» Exercise
Your output must be the lines below from the line containing "camera: 120 degrees right, 15 degrees down" to the line containing "(451, 130) = (490, 313): none", both lines included, reproduced exactly and without pictures.

» Data records
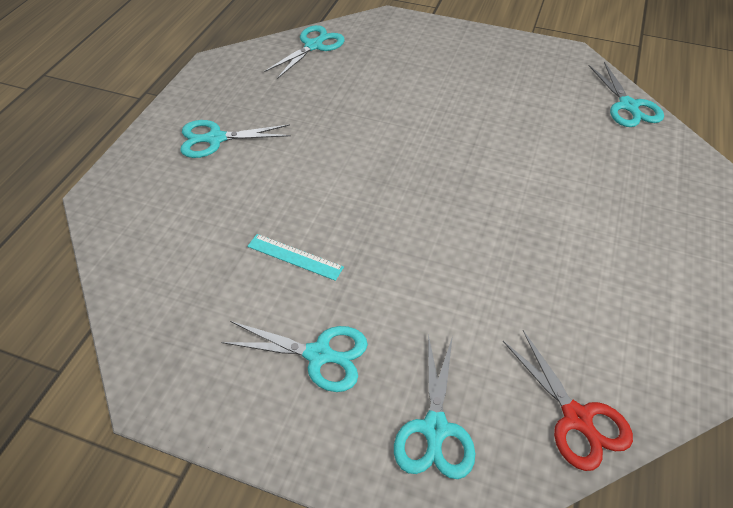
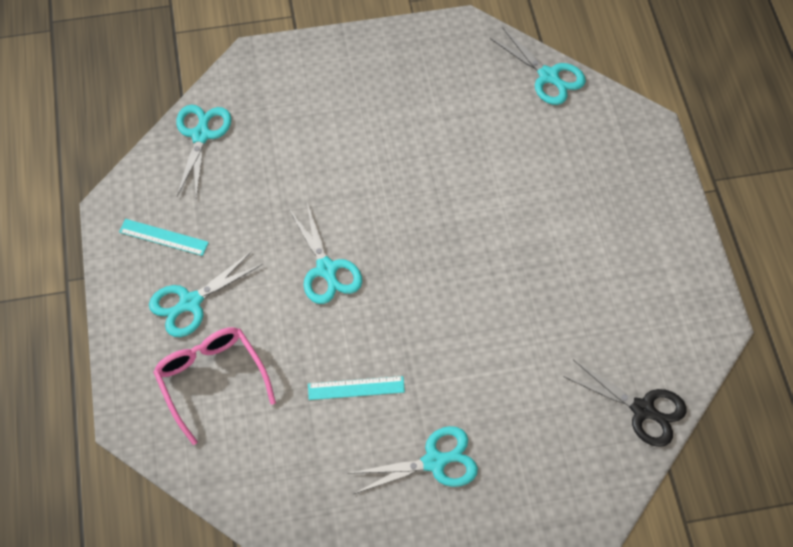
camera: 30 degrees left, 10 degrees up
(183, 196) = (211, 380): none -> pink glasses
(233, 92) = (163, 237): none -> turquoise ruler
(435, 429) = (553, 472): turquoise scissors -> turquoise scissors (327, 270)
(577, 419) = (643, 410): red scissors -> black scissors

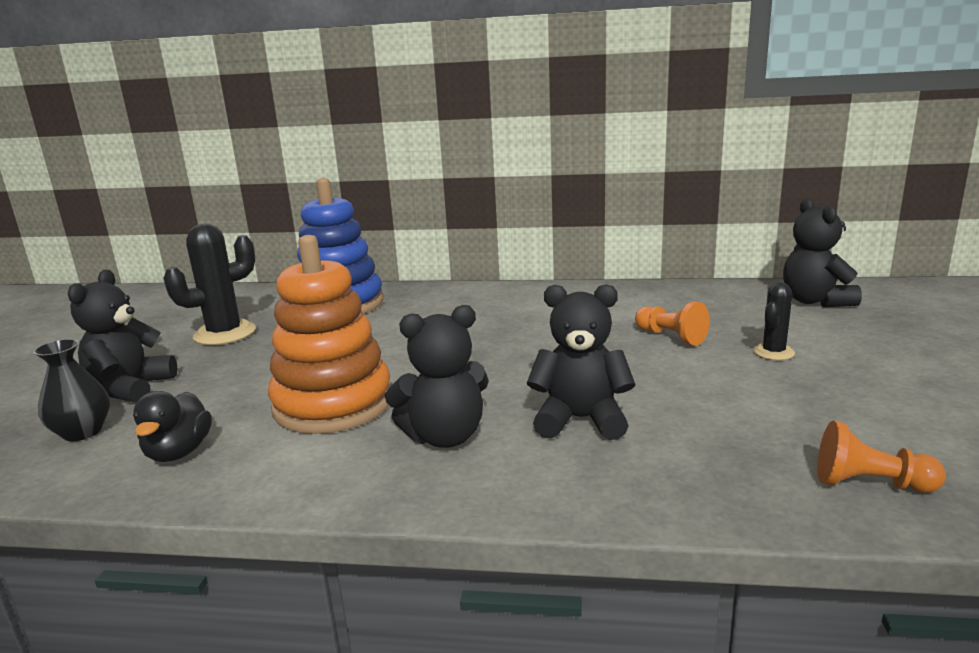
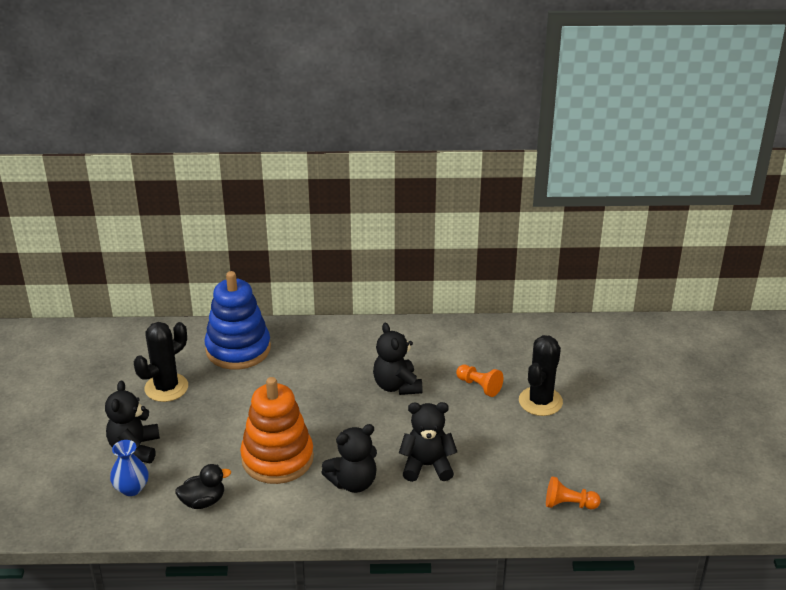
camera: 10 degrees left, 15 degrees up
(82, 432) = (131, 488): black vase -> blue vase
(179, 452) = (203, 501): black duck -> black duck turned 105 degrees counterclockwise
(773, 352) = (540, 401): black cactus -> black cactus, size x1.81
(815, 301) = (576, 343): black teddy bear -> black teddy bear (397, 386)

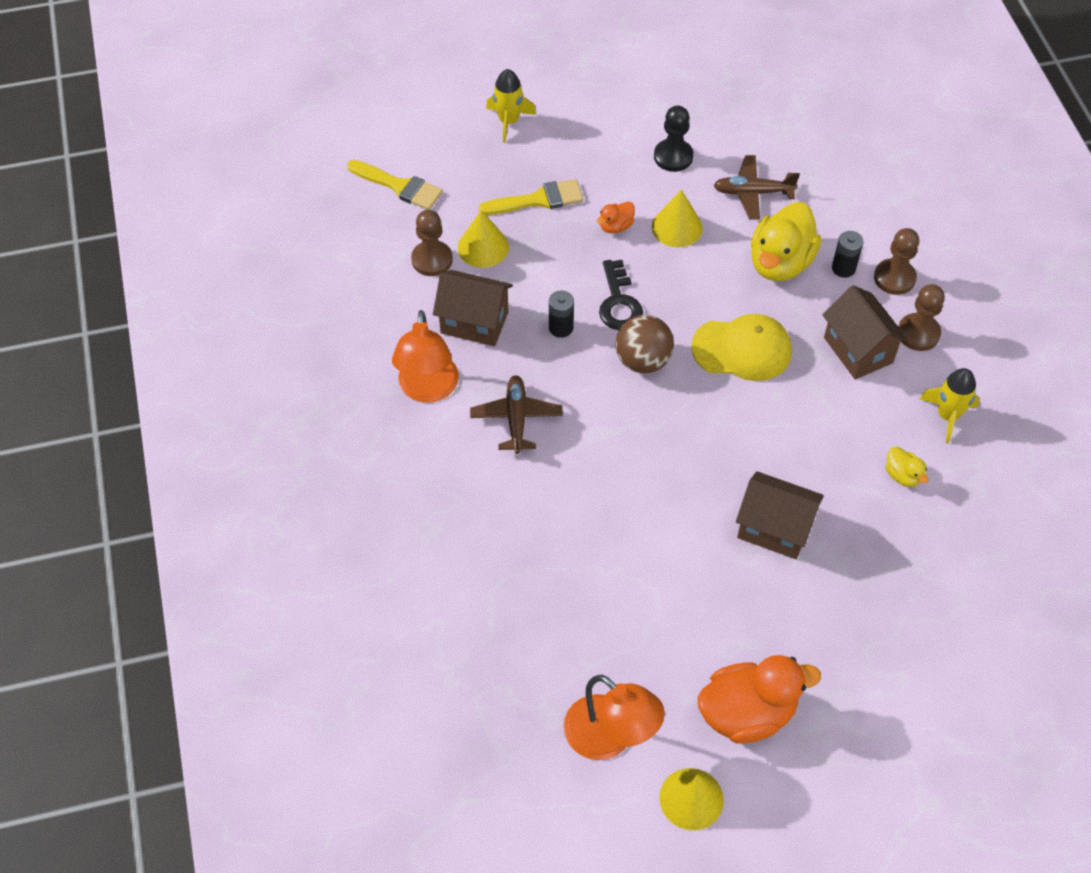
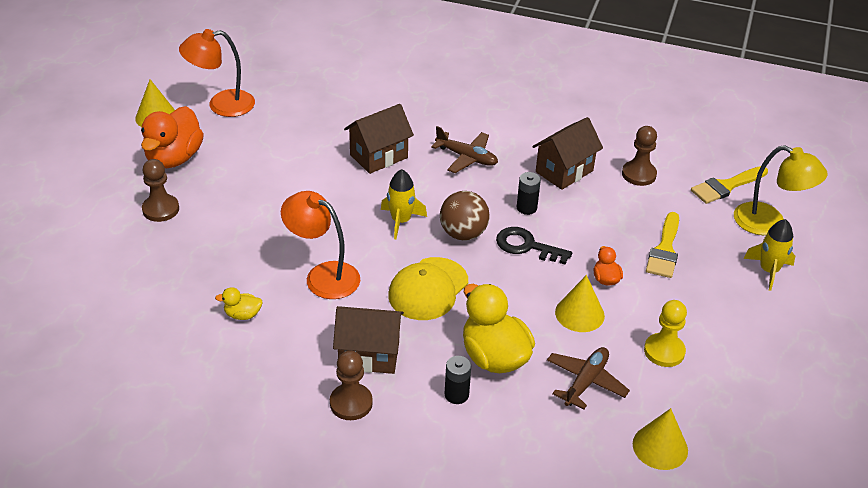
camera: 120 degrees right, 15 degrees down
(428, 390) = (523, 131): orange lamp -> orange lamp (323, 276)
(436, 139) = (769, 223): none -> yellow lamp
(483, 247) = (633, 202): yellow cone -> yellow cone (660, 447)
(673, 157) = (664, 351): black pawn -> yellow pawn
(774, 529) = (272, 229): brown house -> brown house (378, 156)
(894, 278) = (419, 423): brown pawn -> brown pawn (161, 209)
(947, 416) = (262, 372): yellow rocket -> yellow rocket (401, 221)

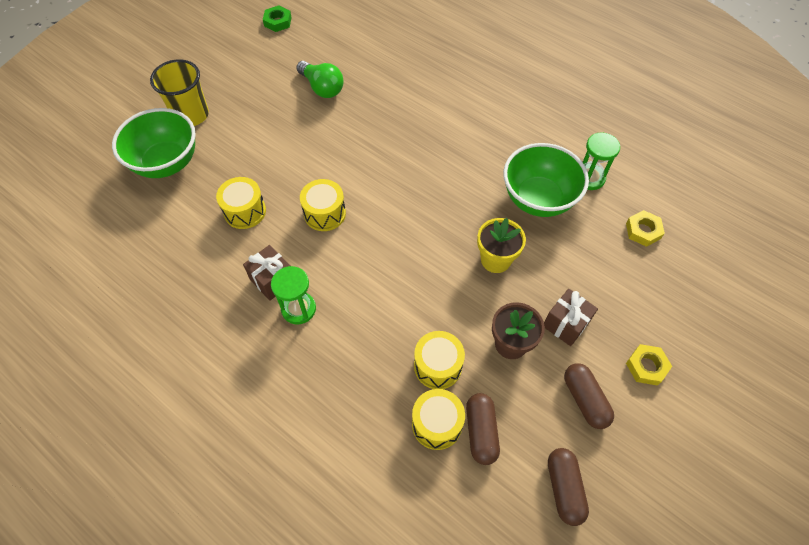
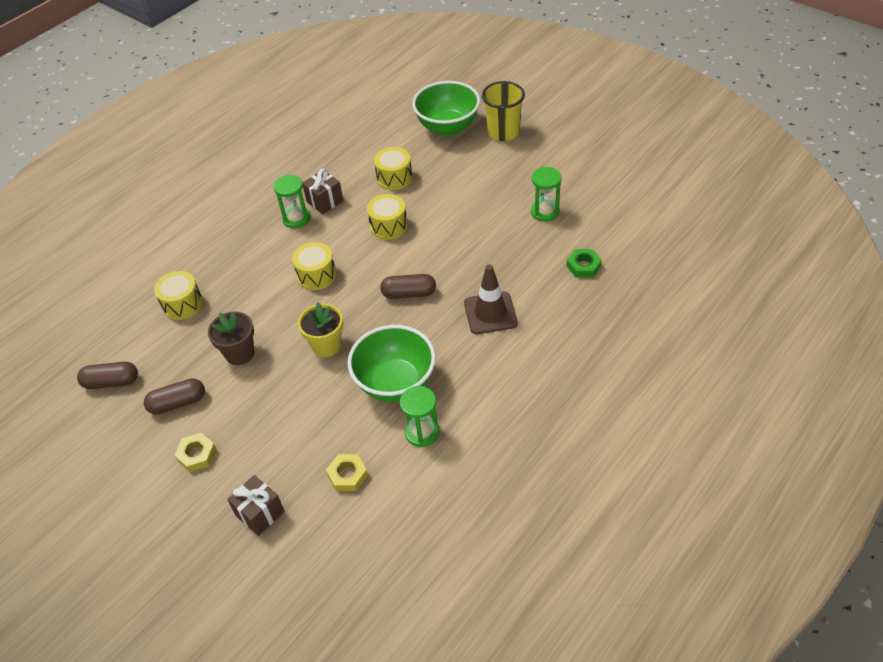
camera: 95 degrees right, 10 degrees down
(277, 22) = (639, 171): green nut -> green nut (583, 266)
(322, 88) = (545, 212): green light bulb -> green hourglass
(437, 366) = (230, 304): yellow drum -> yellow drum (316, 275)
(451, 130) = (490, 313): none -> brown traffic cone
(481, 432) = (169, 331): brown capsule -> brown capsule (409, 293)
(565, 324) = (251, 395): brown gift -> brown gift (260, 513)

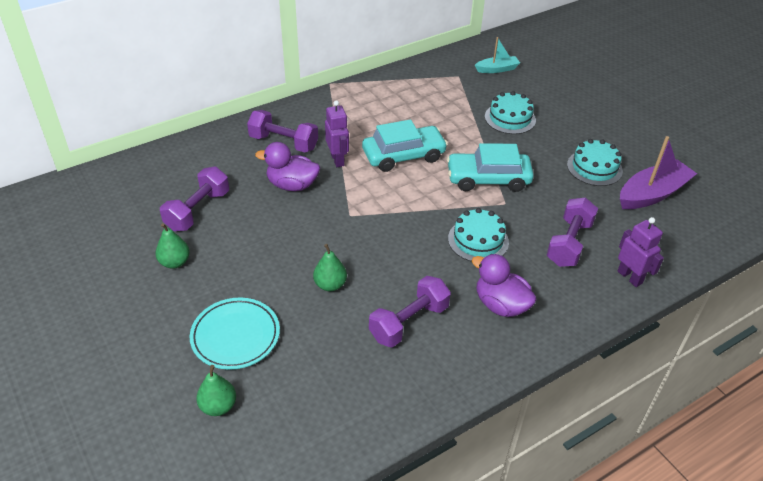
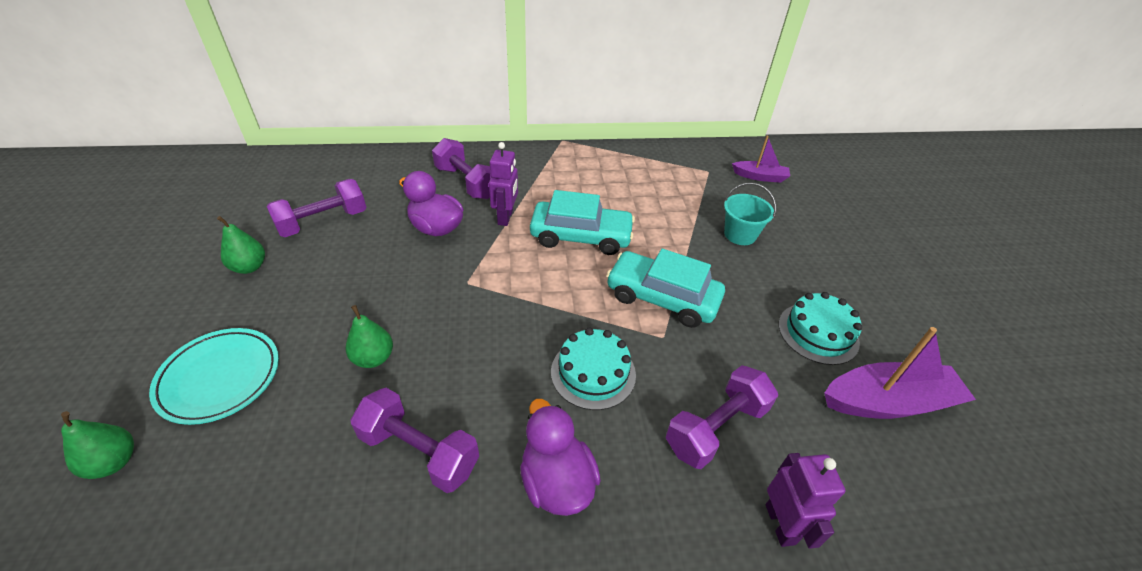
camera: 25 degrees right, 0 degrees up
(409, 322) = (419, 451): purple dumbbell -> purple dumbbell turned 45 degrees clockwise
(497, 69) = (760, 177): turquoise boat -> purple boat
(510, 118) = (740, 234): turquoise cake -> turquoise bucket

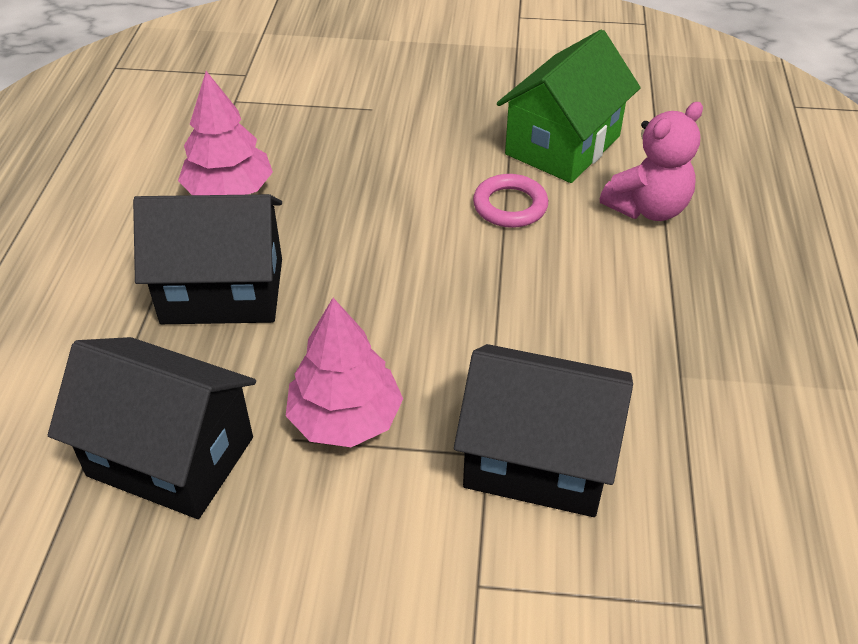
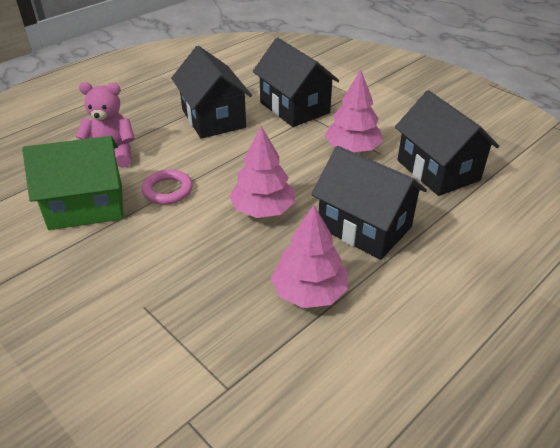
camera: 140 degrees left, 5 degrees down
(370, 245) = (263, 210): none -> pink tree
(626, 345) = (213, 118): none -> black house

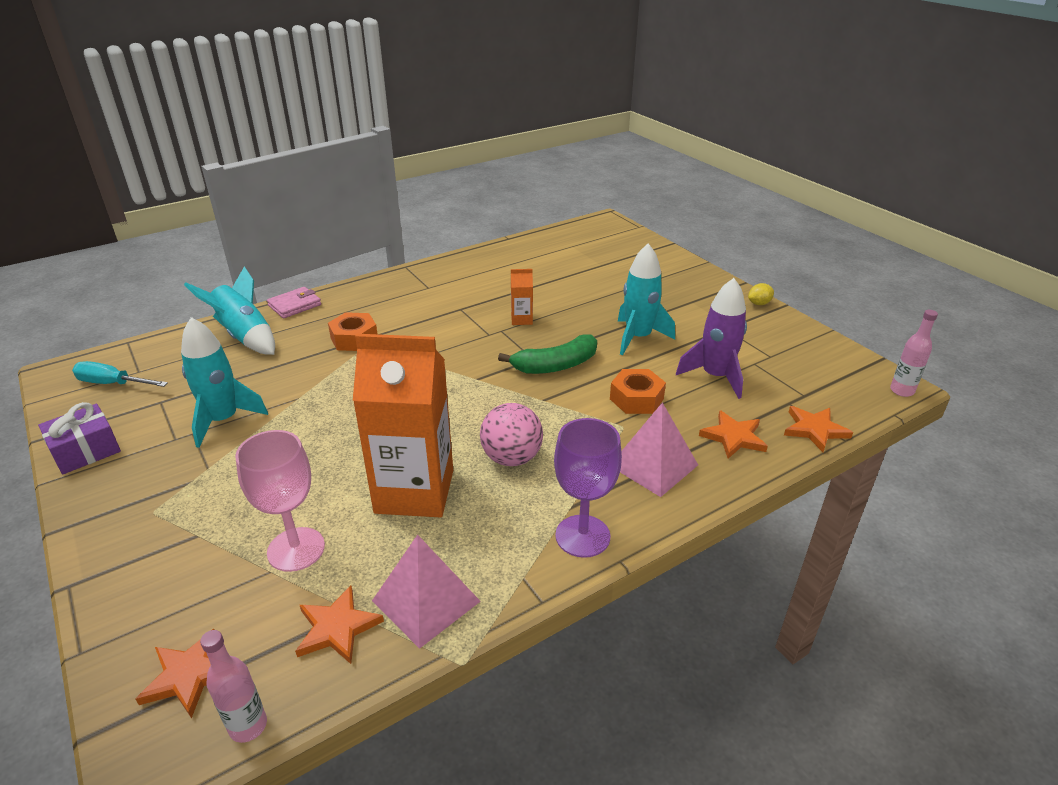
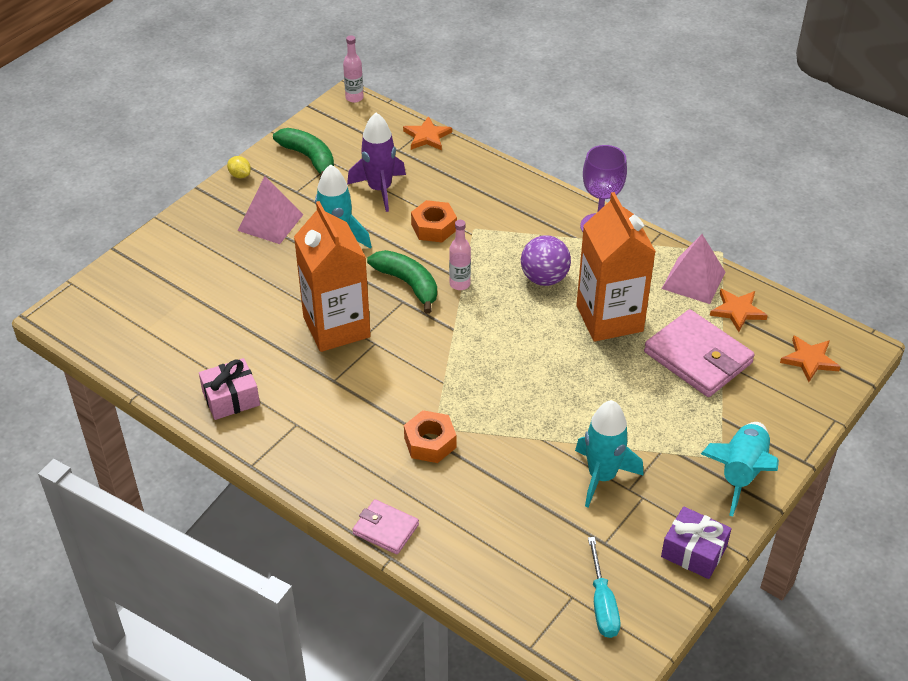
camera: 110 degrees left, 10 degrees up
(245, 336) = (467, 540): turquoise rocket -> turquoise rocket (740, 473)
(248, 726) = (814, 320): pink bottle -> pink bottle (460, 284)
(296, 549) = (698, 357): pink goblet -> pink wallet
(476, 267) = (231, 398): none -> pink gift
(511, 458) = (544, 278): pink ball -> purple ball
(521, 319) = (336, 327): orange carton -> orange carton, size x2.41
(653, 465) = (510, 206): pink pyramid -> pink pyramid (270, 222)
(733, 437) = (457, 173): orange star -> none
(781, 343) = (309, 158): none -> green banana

» Solution to the problem
camera: 120 degrees right, 15 degrees down
(428, 390) = (523, 131): orange lamp -> orange lamp (323, 276)
(436, 139) = (769, 223): none -> yellow lamp
(483, 247) = (633, 202): yellow cone -> yellow cone (660, 447)
(673, 157) = (664, 351): black pawn -> yellow pawn
(774, 529) = (272, 229): brown house -> brown house (378, 156)
(894, 278) = (419, 423): brown pawn -> brown pawn (161, 209)
(947, 416) = (262, 372): yellow rocket -> yellow rocket (401, 221)

camera: 95 degrees right, 10 degrees down
(277, 22) = (639, 171): green nut -> green nut (583, 266)
(322, 88) = (545, 212): green light bulb -> green hourglass
(437, 366) = (230, 304): yellow drum -> yellow drum (316, 275)
(451, 130) = (490, 313): none -> brown traffic cone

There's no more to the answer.